Start of The data

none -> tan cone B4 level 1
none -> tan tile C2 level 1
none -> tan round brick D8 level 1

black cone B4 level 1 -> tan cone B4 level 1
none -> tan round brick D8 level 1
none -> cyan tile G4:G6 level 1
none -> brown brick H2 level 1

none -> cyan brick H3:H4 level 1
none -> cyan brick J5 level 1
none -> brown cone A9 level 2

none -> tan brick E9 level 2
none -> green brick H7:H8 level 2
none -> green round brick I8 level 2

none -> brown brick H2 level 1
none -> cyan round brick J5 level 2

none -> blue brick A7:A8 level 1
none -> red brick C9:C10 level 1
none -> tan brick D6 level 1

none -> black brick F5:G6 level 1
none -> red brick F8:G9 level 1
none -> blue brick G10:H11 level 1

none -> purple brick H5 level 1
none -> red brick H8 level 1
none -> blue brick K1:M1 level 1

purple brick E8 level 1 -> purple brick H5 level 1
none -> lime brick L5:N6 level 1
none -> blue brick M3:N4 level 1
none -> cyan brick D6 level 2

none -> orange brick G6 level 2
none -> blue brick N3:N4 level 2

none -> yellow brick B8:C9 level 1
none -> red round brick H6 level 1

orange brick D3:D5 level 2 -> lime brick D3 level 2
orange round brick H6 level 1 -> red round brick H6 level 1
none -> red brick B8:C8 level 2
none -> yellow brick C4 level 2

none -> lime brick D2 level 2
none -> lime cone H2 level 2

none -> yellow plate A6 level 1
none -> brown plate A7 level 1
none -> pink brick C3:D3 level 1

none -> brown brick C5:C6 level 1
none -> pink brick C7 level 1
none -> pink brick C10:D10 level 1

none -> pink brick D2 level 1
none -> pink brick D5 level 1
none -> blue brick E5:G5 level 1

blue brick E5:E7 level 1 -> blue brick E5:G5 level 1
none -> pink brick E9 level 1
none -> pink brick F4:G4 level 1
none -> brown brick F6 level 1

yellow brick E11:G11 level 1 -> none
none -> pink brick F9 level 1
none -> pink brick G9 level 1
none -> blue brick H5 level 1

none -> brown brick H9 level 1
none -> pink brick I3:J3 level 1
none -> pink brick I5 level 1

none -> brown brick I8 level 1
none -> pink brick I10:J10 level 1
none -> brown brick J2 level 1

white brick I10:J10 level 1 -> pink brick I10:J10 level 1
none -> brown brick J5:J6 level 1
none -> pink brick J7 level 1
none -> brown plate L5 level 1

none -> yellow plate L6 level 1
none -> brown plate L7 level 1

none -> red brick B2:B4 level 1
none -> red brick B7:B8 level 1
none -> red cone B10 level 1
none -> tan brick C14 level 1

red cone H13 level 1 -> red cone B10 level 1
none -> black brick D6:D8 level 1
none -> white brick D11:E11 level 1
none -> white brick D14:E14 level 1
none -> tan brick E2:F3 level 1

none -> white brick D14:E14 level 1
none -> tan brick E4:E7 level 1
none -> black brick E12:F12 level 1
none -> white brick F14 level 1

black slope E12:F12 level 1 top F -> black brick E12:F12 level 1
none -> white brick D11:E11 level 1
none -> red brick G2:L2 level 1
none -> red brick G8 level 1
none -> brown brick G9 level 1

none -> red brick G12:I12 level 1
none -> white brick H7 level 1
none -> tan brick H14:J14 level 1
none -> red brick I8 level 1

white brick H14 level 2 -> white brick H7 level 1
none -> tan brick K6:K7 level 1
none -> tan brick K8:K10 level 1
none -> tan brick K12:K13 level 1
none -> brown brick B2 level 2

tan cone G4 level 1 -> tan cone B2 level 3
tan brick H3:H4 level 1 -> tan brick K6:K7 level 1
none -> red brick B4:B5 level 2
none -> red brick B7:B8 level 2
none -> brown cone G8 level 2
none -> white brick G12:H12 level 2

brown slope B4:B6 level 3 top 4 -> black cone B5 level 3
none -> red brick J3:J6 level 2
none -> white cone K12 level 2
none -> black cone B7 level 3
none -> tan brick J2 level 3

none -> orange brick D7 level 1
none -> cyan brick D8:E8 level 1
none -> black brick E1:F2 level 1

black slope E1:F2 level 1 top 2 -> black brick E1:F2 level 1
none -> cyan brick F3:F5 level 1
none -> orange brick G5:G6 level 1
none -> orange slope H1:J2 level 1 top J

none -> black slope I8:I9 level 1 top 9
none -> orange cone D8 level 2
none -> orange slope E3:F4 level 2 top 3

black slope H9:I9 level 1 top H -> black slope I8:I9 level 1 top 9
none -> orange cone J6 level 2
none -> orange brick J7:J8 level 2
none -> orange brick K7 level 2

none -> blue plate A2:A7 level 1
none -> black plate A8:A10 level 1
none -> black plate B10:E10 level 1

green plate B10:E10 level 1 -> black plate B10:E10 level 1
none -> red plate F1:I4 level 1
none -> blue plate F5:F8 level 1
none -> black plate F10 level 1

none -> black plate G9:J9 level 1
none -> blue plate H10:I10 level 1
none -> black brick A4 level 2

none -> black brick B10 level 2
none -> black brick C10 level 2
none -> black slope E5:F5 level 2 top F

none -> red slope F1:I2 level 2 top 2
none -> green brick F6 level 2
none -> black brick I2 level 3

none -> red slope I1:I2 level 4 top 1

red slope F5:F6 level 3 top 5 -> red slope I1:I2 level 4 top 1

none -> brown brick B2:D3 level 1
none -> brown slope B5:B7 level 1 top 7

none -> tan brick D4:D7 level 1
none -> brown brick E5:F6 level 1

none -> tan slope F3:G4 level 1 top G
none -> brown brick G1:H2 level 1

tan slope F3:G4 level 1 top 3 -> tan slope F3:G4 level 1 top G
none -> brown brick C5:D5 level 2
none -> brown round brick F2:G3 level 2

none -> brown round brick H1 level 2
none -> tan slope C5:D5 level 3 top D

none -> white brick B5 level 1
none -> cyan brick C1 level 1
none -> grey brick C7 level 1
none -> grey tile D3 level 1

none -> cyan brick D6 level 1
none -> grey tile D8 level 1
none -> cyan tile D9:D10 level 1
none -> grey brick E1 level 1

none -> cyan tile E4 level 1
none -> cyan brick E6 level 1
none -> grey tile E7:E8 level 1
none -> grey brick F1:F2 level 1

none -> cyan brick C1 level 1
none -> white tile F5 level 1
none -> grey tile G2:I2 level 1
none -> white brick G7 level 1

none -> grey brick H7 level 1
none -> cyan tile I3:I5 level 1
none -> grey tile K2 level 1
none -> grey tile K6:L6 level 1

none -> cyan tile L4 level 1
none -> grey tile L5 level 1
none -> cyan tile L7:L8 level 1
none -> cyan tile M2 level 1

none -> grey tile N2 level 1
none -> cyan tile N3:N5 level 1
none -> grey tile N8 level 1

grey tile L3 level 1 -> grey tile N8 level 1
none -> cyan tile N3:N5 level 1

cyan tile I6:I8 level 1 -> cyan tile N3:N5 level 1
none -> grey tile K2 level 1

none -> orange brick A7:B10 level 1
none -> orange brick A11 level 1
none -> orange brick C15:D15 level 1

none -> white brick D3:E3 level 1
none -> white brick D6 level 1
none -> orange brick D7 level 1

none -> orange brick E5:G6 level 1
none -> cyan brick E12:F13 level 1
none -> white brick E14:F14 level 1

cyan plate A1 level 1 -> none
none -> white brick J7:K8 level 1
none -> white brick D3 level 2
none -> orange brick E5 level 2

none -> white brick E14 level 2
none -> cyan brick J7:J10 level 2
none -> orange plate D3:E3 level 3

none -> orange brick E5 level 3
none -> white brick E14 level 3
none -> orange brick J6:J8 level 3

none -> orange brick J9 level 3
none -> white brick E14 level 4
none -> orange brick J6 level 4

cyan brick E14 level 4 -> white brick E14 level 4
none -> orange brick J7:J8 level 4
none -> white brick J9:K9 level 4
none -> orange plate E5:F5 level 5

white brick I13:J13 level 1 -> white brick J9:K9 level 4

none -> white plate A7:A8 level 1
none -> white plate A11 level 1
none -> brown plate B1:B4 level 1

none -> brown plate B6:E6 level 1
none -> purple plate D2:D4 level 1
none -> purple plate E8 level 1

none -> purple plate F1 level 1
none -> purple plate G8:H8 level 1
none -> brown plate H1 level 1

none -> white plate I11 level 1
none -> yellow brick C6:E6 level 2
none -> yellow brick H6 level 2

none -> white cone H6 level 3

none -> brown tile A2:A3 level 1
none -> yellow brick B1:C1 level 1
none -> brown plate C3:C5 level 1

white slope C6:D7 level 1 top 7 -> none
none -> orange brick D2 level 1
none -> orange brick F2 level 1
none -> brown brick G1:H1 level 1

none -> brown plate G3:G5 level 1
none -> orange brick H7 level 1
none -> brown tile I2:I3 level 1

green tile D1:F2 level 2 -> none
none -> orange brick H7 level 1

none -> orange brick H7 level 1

End of The data

- **Exercise instructions**:
Return exactly what appears above, from the first line of the entries to the line with "none -> tan brick E9 level 2", inclusive.

- **Answer box**:
none -> tan cone B4 level 1
none -> tan tile C2 level 1
none -> tan round brick D8 level 1

black cone B4 level 1 -> tan cone B4 level 1
none -> tan round brick D8 level 1
none -> cyan tile G4:G6 level 1
none -> brown brick H2 level 1

none -> cyan brick H3:H4 level 1
none -> cyan brick J5 level 1
none -> brown cone A9 level 2

none -> tan brick E9 level 2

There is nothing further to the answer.